Saved data entries:
:::::

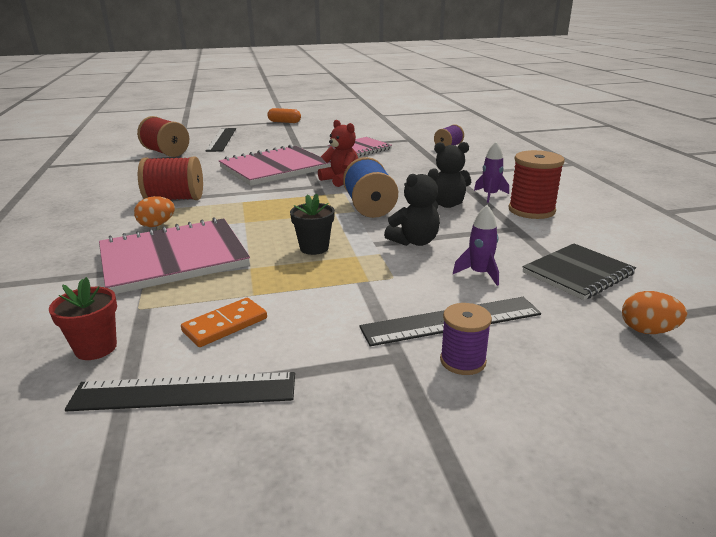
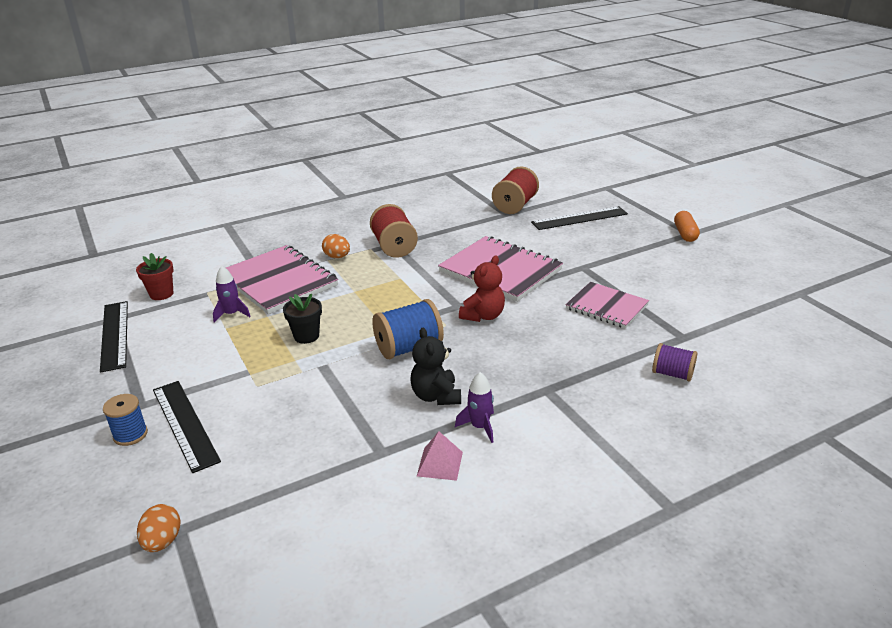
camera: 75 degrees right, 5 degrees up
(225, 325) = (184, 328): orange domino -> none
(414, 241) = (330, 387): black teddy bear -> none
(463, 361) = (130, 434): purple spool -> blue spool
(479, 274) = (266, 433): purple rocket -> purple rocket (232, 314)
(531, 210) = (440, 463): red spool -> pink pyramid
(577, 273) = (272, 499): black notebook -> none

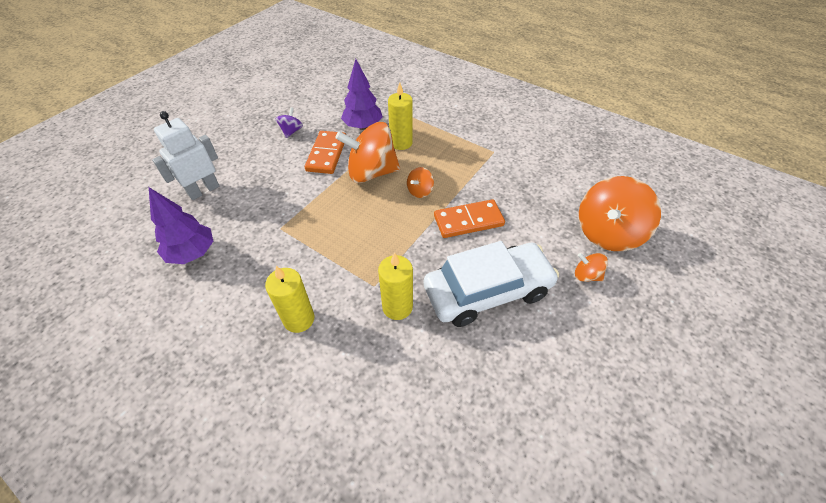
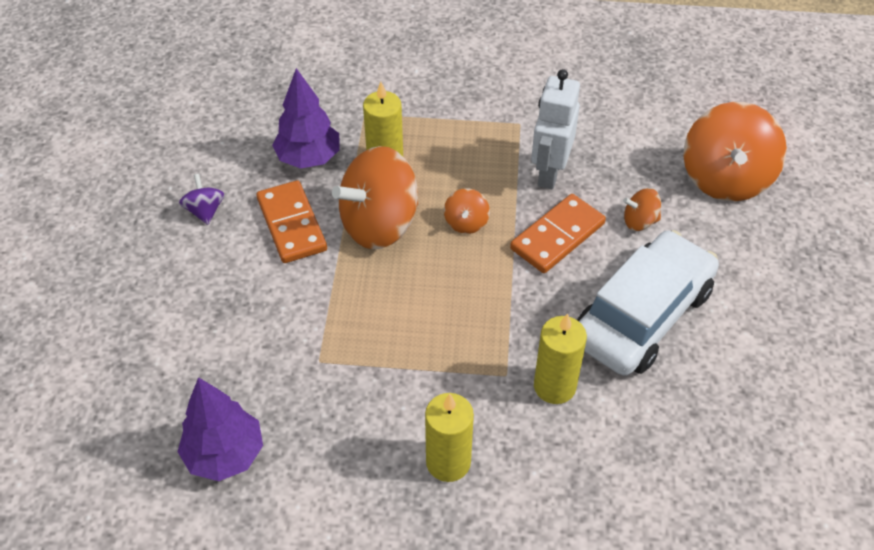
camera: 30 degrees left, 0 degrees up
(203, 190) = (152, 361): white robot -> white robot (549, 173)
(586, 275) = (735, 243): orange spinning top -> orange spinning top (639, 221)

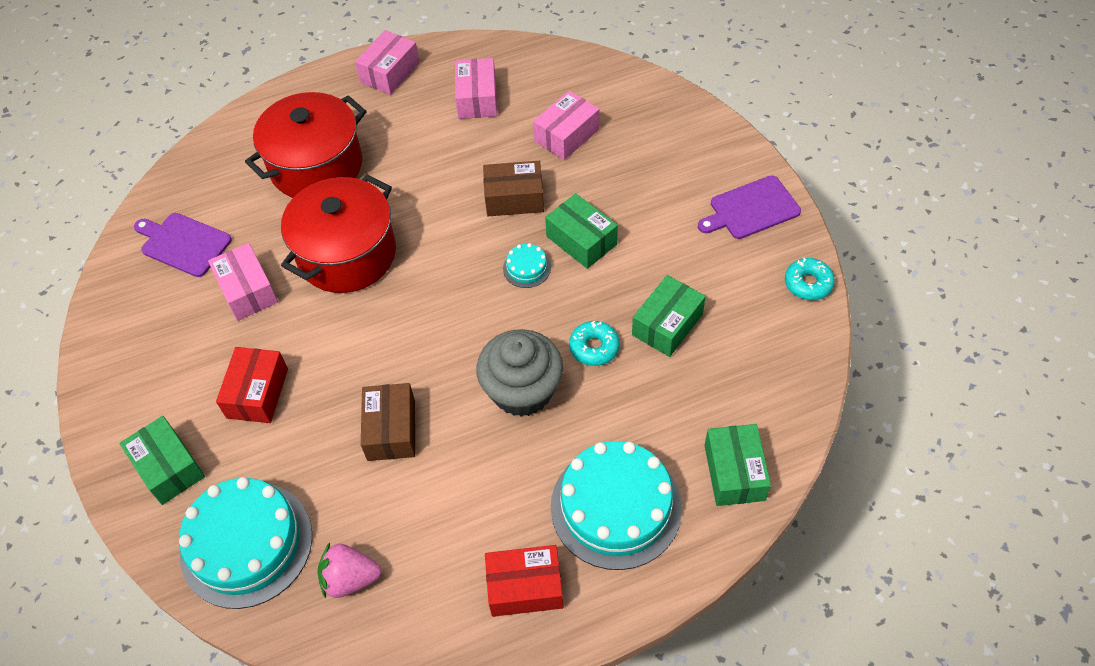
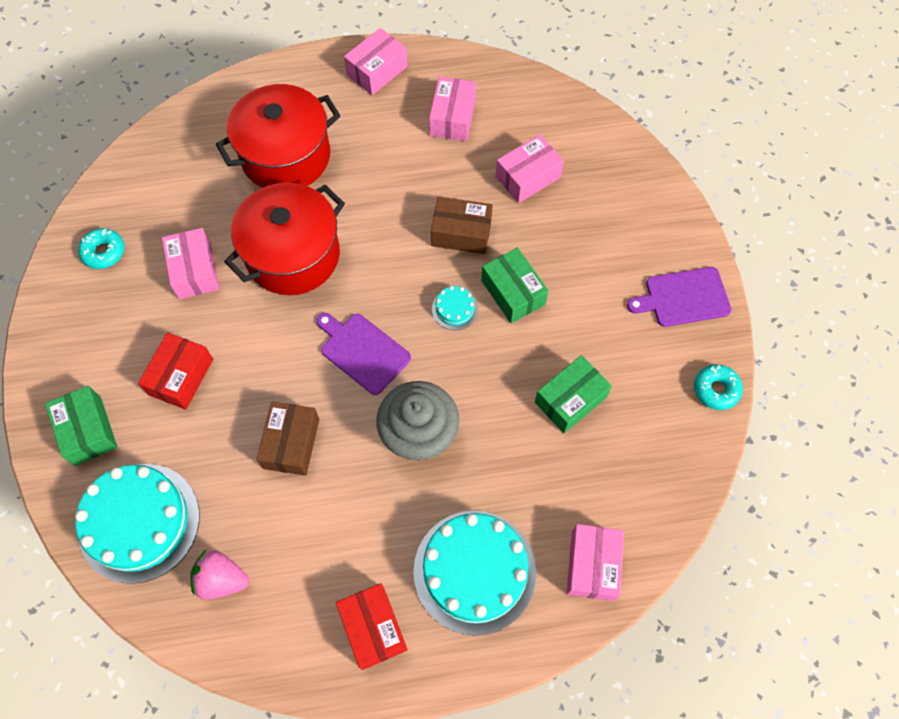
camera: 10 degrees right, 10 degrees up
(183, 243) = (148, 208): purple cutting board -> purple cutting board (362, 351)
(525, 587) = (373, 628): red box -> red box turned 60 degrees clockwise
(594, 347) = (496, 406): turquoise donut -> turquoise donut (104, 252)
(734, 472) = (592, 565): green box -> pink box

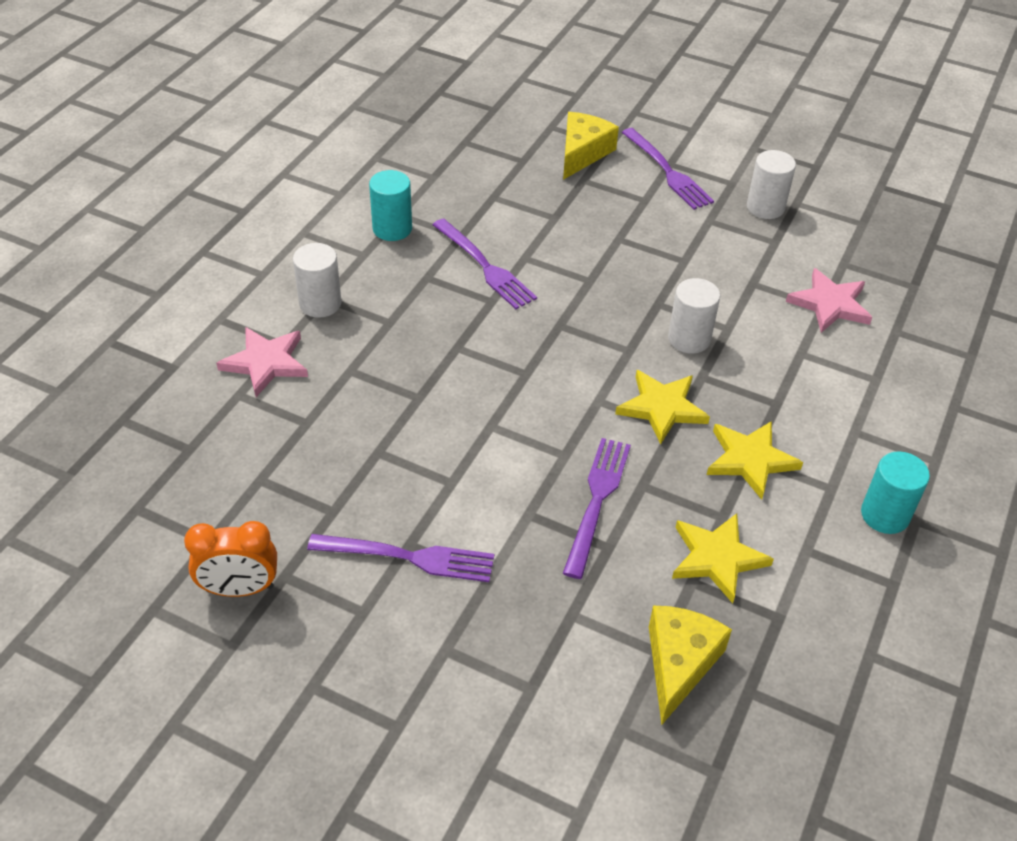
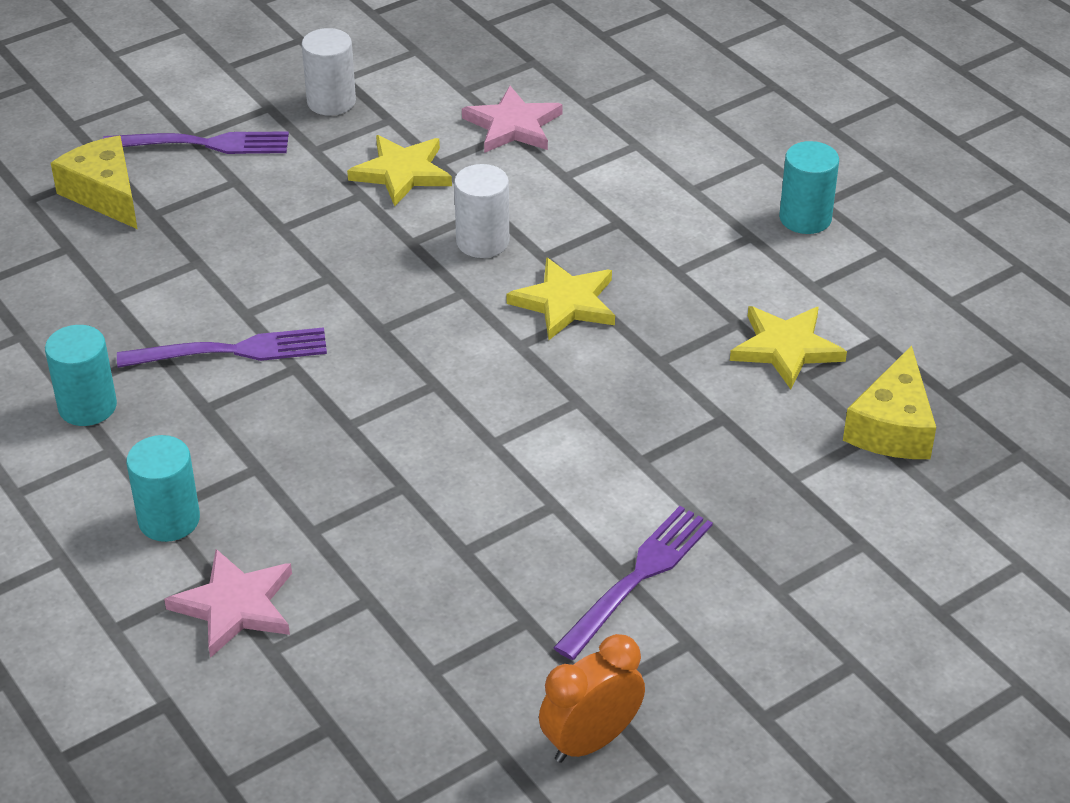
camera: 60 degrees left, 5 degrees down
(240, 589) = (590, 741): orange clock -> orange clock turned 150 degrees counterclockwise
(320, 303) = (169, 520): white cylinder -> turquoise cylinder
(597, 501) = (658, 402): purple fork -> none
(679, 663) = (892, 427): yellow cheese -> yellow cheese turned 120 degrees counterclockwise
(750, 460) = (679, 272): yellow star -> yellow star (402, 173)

:::::

**EXERCISE**. Using the records above, output an exact copy without any pictures.

**EXERCISE RESPONSE**.
camera: 75 degrees right, 5 degrees up
(225, 325) = (184, 328): orange domino -> none
(414, 241) = (330, 387): black teddy bear -> none
(463, 361) = (130, 434): purple spool -> blue spool
(479, 274) = (266, 433): purple rocket -> purple rocket (232, 314)
(531, 210) = (440, 463): red spool -> pink pyramid
(577, 273) = (272, 499): black notebook -> none

camera: 30 degrees left, 0 degrees up
(203, 190) = (152, 361): white robot -> white robot (549, 173)
(586, 275) = (735, 243): orange spinning top -> orange spinning top (639, 221)

camera: 10 degrees right, 10 degrees up
(183, 243) = (148, 208): purple cutting board -> purple cutting board (362, 351)
(525, 587) = (373, 628): red box -> red box turned 60 degrees clockwise
(594, 347) = (496, 406): turquoise donut -> turquoise donut (104, 252)
(734, 472) = (592, 565): green box -> pink box

camera: 60 degrees left, 5 degrees down
(240, 589) = (590, 741): orange clock -> orange clock turned 150 degrees counterclockwise
(320, 303) = (169, 520): white cylinder -> turquoise cylinder
(597, 501) = (658, 402): purple fork -> none
(679, 663) = (892, 427): yellow cheese -> yellow cheese turned 120 degrees counterclockwise
(750, 460) = (679, 272): yellow star -> yellow star (402, 173)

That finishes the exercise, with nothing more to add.